**Task objective:** Return a copy of every line in the data below that contains "diode".

++++

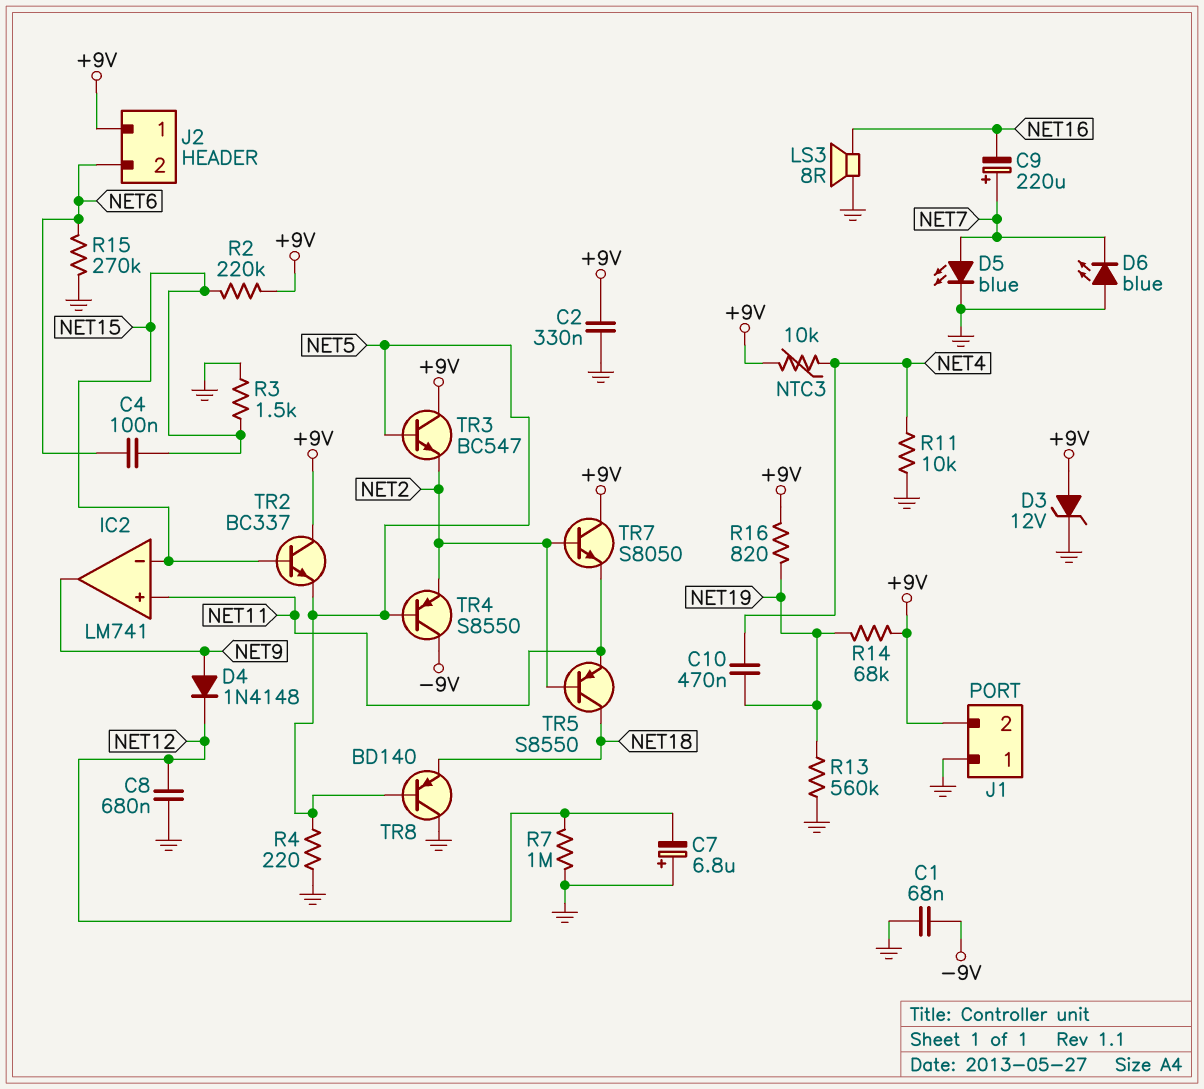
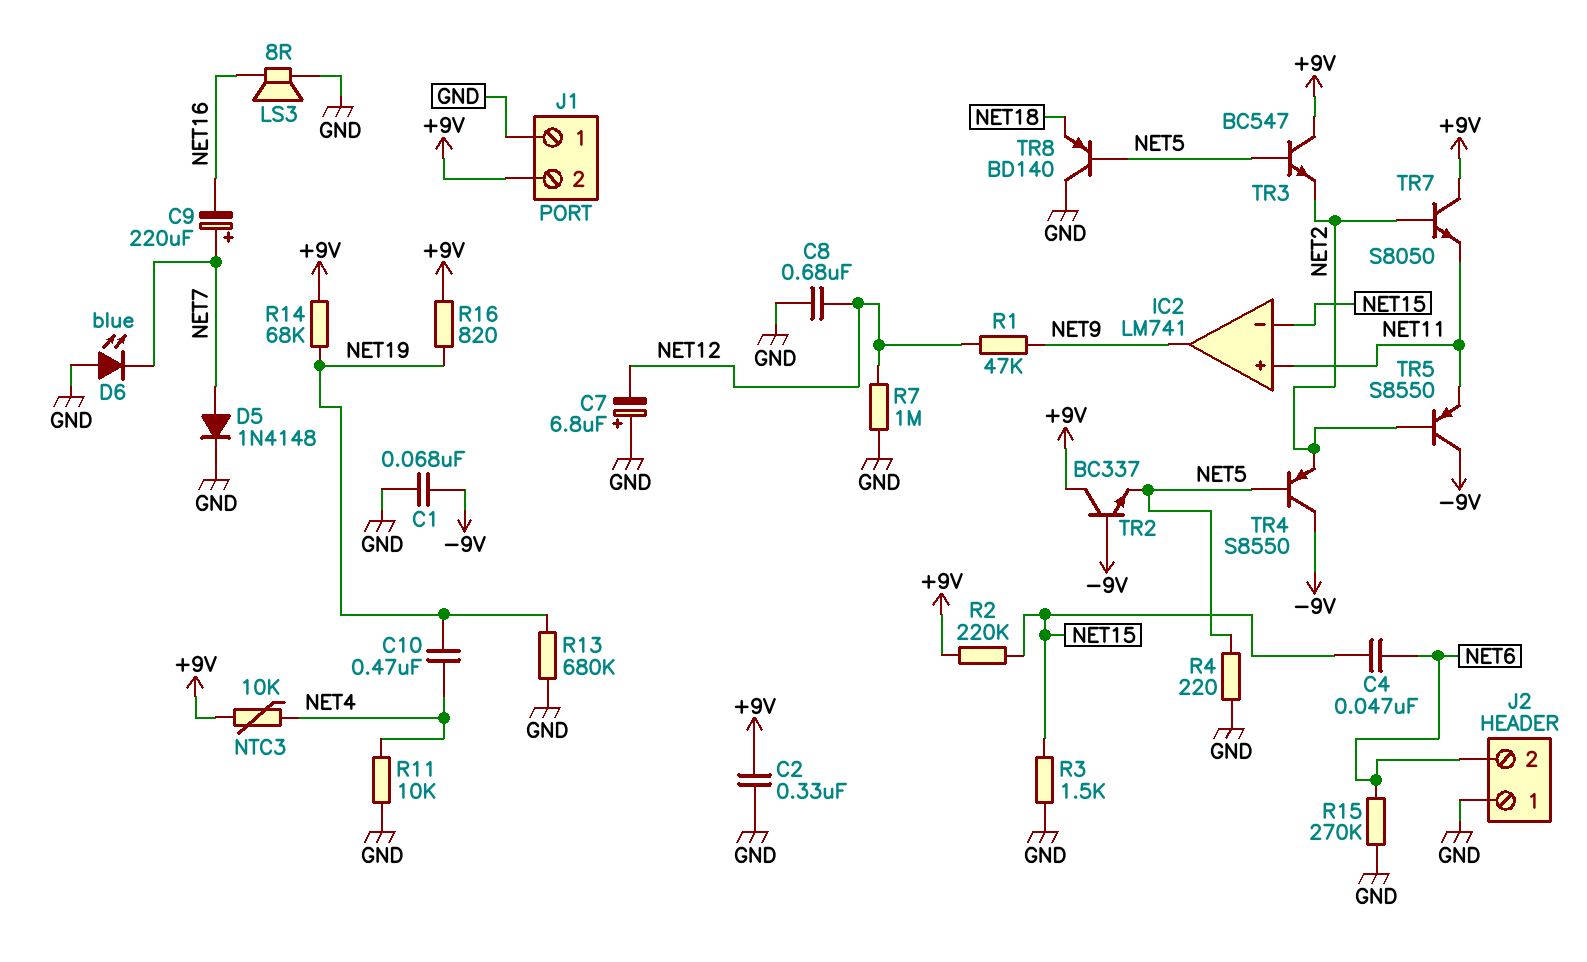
C4: 100nF (NET6, NET15) -> 47nF (NET6, NET15)
D3: zener 12V (A +9V, K GND) -> none
D4: diode 1N4148 (A NET9, K NET12) -> none
D5: LED blue (A NET7, K GND) -> diode 1N4148 (A NET7, K GND)
J2 pin 1: +9V -> GND
R1: none -> 47k (NET9, NET12)
R13: 560k (GND, NET19) -> 680k (GND, NET19)
TR2: NPN BC337 (B NET15, C +9V, E NET5) -> NPN BC337 (B -9V, C +9V, E NET5)
TR5: PNP S8550 (B NET2, C NET18, E NET11) -> PNP S8550 (B NET2, C -9V, E NET11)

++++

**Task response:**
D4: diode 1N4148 (A NET9, K NET12) -> none
D5: LED blue (A NET7, K GND) -> diode 1N4148 (A NET7, K GND)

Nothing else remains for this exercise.